### Requirement
Identify, in the records below, every line where the string "LEDK" appears, and copy each such line.

### Data provided
[Start of section]

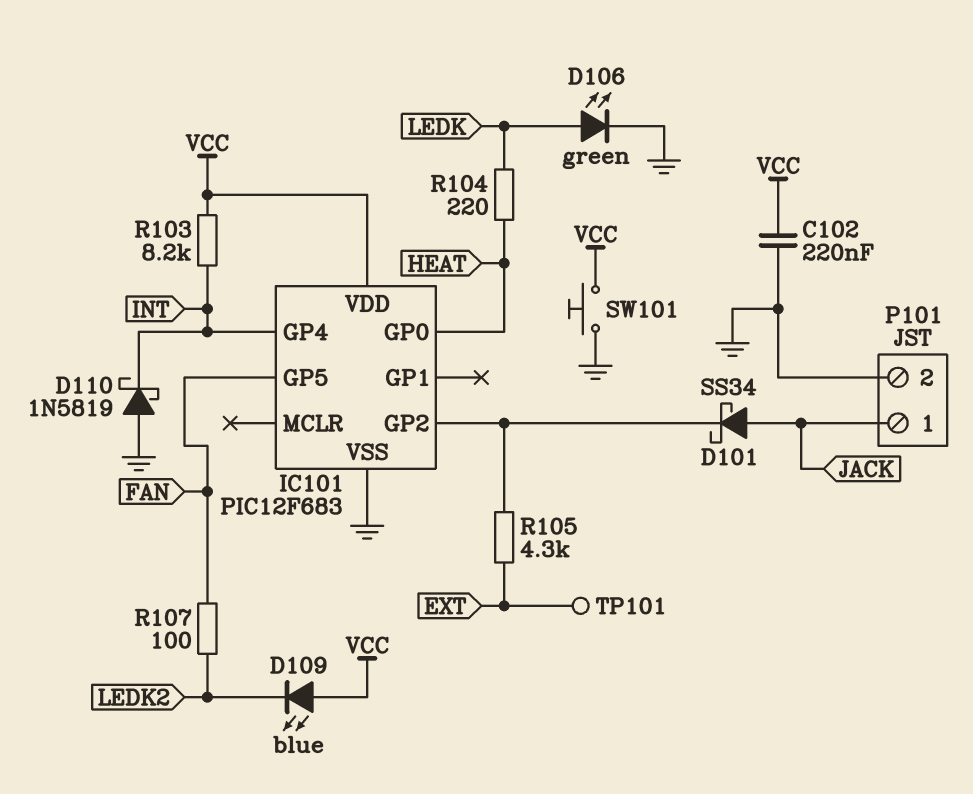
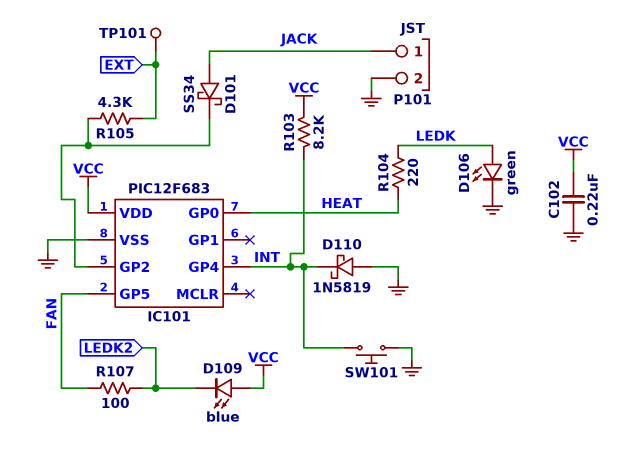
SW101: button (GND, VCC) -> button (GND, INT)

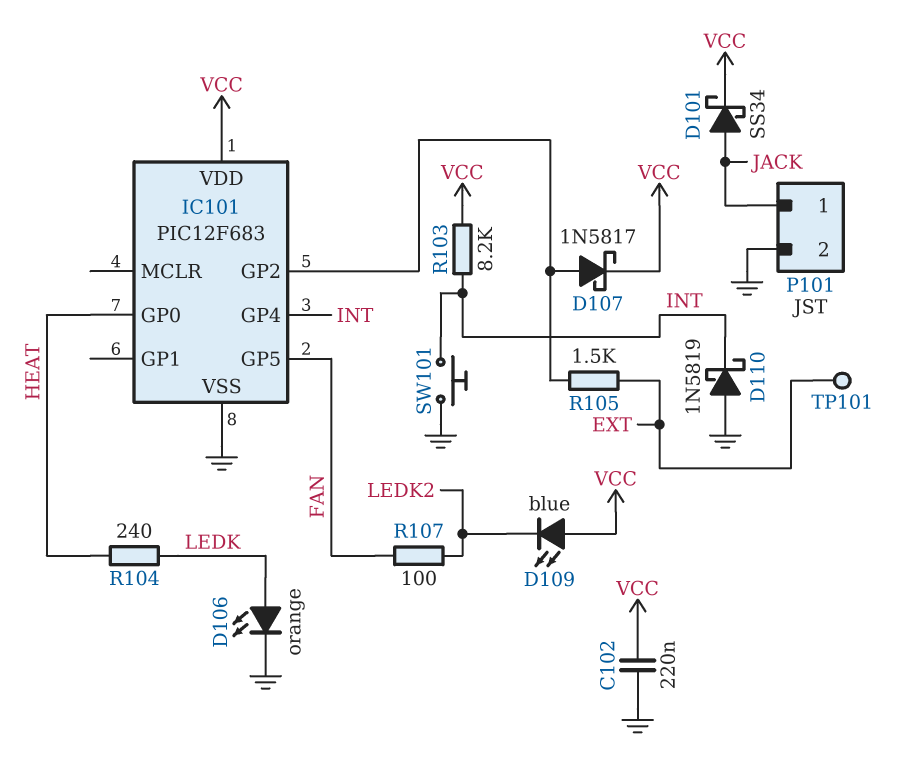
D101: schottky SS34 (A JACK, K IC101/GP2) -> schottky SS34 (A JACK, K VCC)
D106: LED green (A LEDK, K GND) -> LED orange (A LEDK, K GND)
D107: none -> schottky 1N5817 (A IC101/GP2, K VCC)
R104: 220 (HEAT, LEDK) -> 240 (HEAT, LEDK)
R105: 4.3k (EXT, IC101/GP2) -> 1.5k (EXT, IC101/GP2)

[End of section]

### Result of this exercise
D106: LED green (A LEDK, K GND) -> LED orange (A LEDK, K GND)
R104: 220 (HEAT, LEDK) -> 240 (HEAT, LEDK)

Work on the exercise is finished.